Problem description: Copy out lines with the word "moved" from the material that follows.

Provided information:
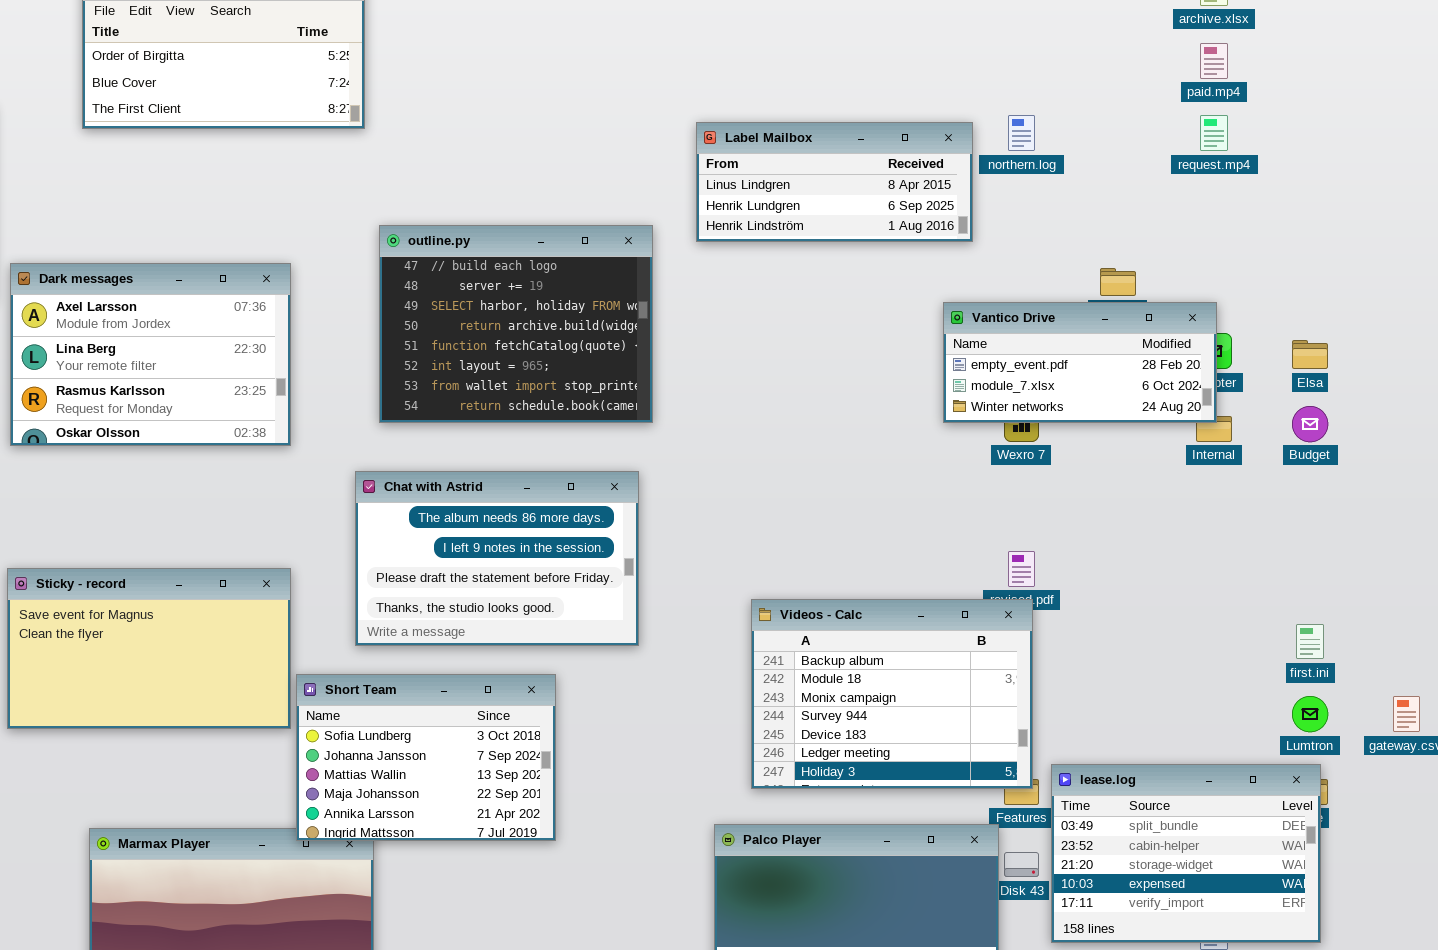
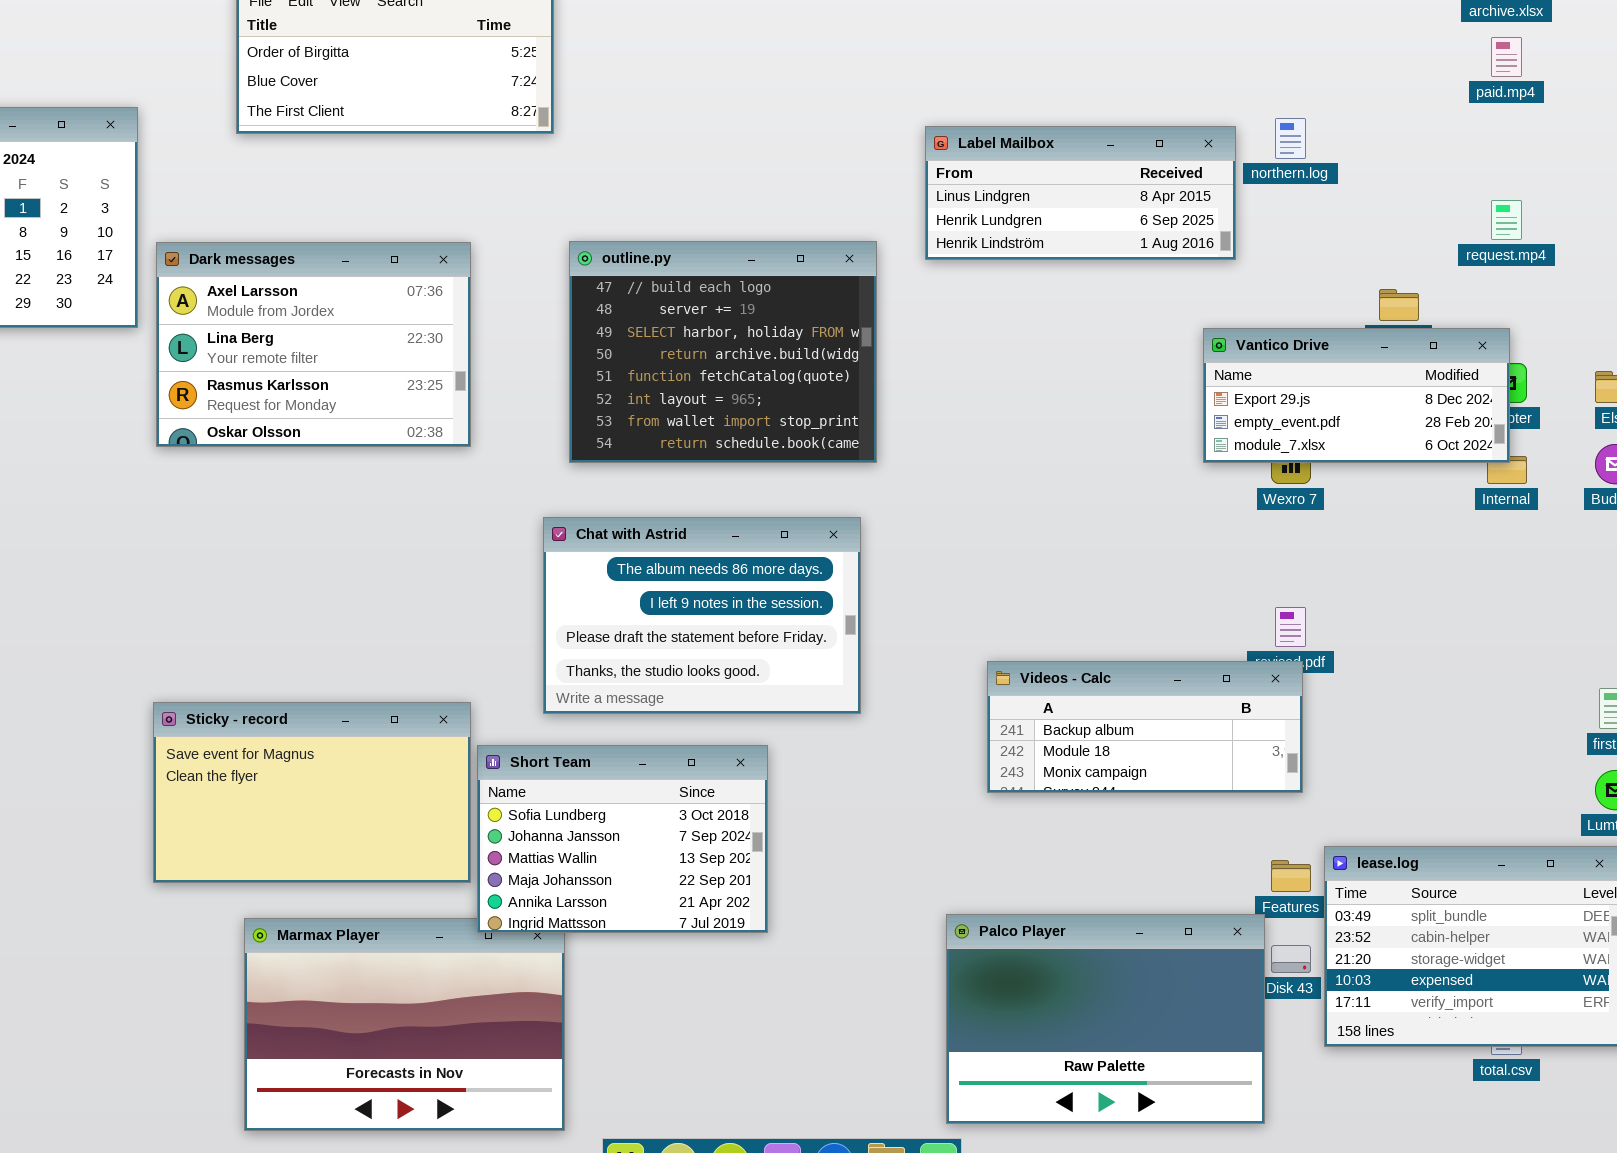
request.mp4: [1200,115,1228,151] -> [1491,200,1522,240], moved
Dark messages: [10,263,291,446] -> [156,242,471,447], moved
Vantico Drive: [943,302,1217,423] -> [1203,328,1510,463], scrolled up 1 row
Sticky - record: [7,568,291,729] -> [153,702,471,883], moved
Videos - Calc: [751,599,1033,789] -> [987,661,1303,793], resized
---
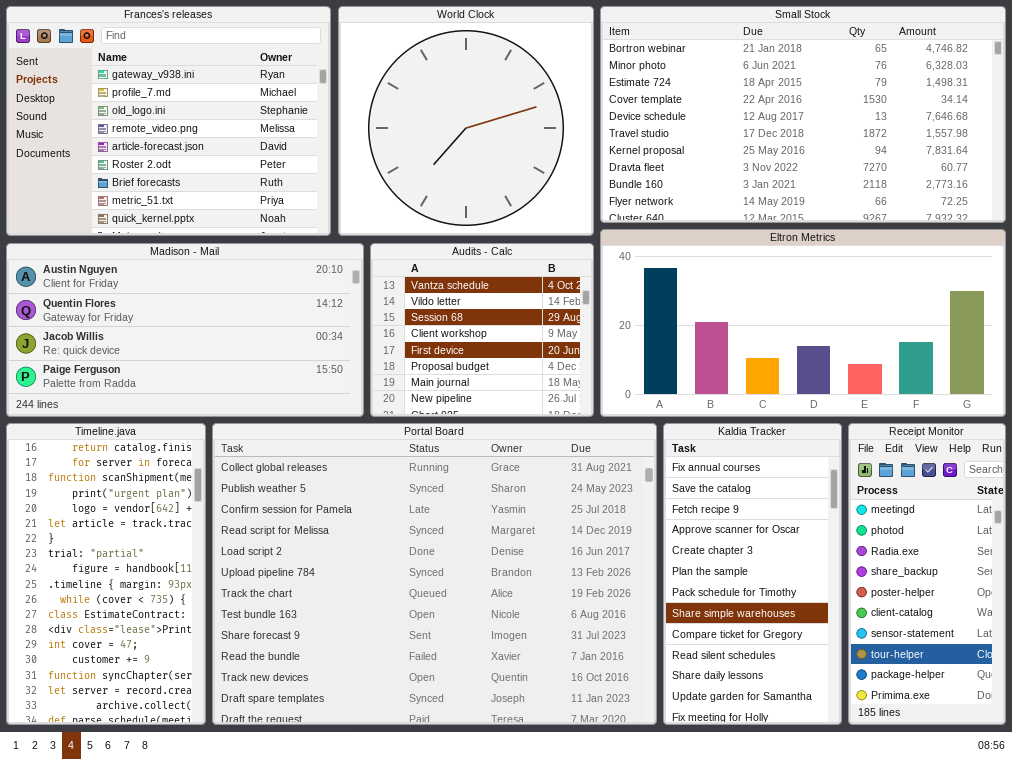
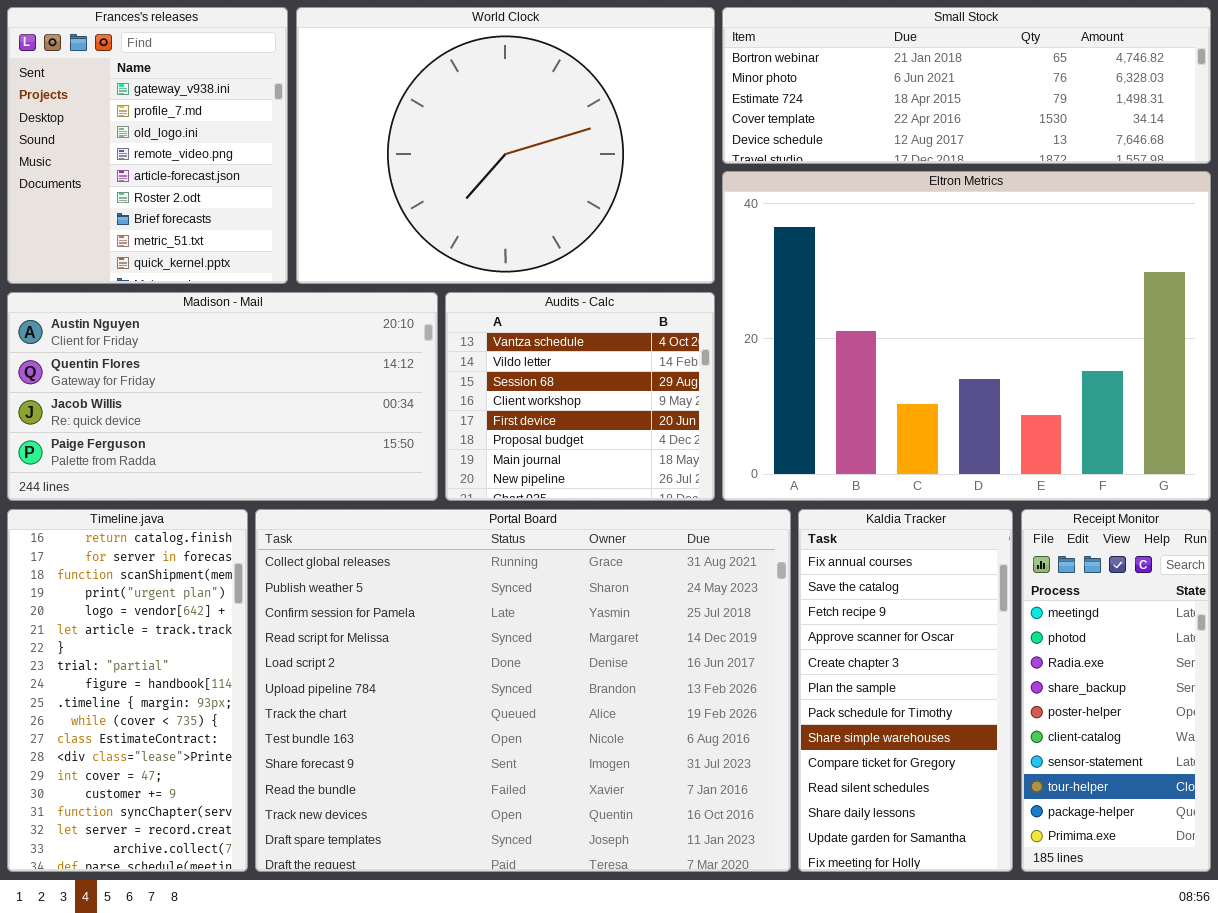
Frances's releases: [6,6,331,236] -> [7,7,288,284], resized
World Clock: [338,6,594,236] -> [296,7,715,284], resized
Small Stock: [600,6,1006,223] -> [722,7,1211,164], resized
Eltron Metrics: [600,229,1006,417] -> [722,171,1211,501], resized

Task result:
request.mp4: [1200,115,1228,151] -> [1491,200,1522,240], moved
Dark messages: [10,263,291,446] -> [156,242,471,447], moved
Sticky - record: [7,568,291,729] -> [153,702,471,883], moved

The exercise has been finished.